**Given material**
┄┄┄┄┄┄┄┄┄┄┄┄┄┄┄┄┄┄┄┄

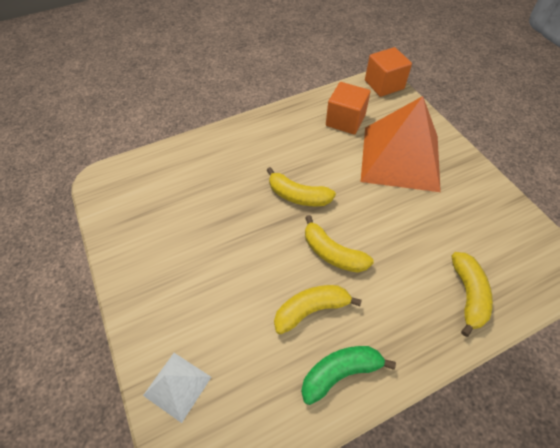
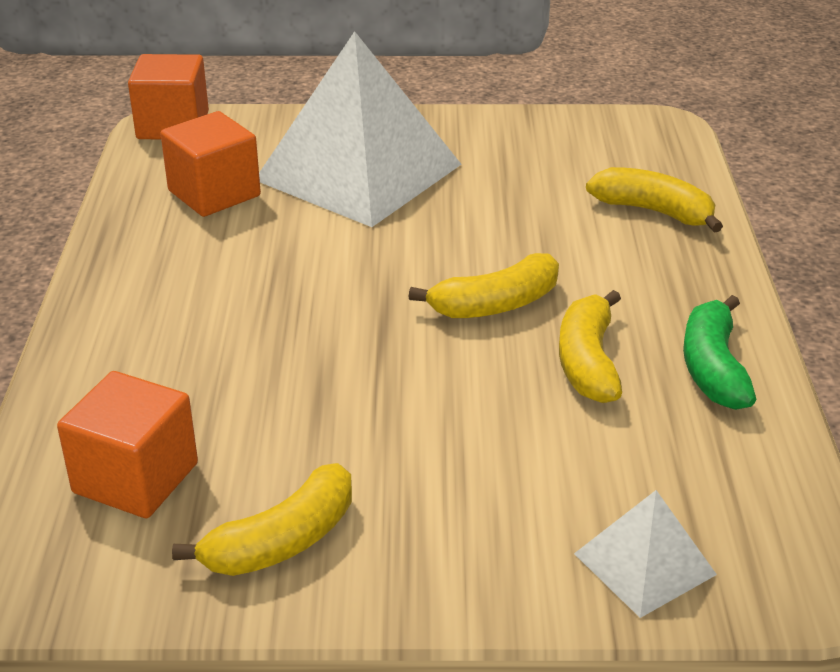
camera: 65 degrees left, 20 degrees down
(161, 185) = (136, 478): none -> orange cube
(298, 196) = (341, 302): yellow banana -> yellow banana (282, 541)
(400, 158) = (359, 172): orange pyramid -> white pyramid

┄┄┄┄┄┄┄┄┄┄┄┄┄┄┄┄┄┄┄┄

**Work task**
Would you transcribe all of the data exactly, omitting any pictures?

**Output**
camera: 65 degrees left, 20 degrees down
(161, 185) = (136, 478): none -> orange cube
(298, 196) = (341, 302): yellow banana -> yellow banana (282, 541)
(400, 158) = (359, 172): orange pyramid -> white pyramid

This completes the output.